START Provided material

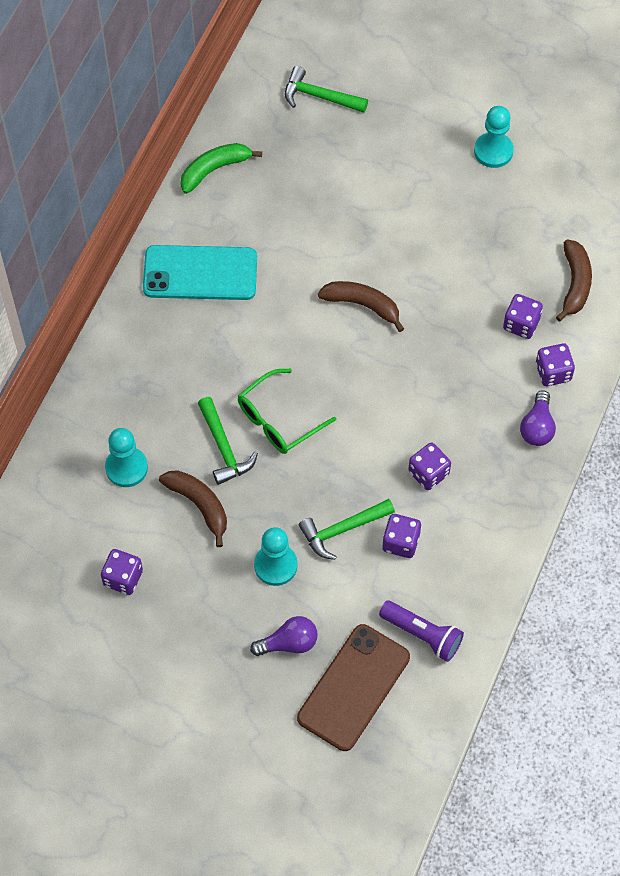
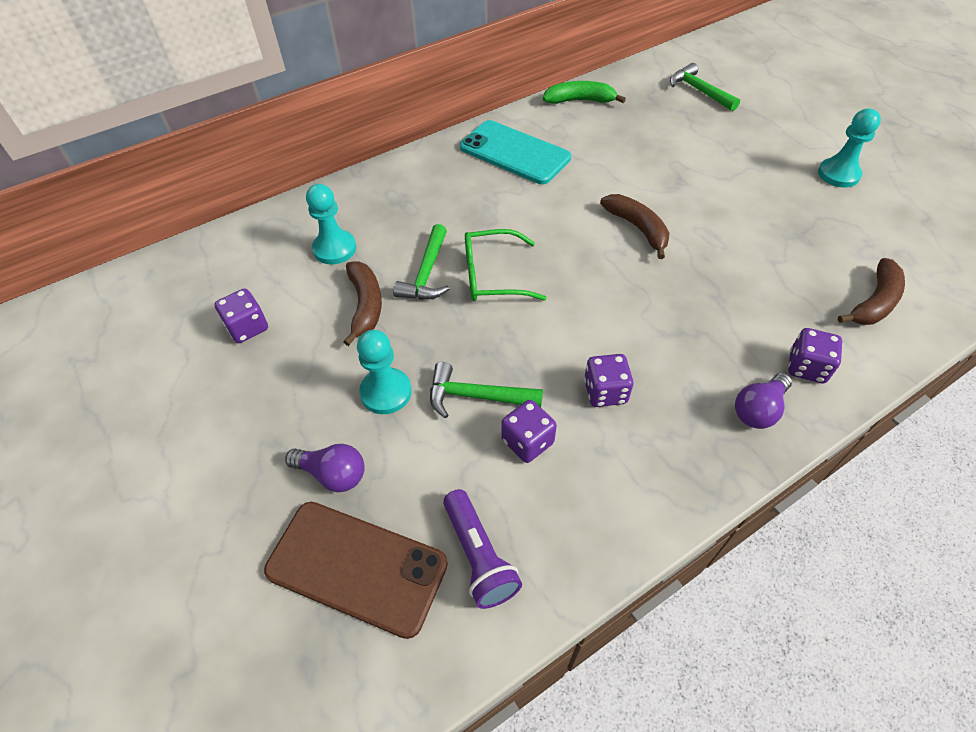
camera: 35 degrees right, 10 degrees down
brown phone [297,624,410,751] -> brown phone turned 45 degrees clockwise [264,502,448,639]
purple dice [503,294,543,339] -> none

END Provided material

▸ Task brief: In the answer, all of the material should appear exactly as given, with no picture carried over.

▸ Result below:
camera: 35 degrees right, 10 degrees down
brown phone [297,624,410,751] -> brown phone turned 45 degrees clockwise [264,502,448,639]
purple dice [503,294,543,339] -> none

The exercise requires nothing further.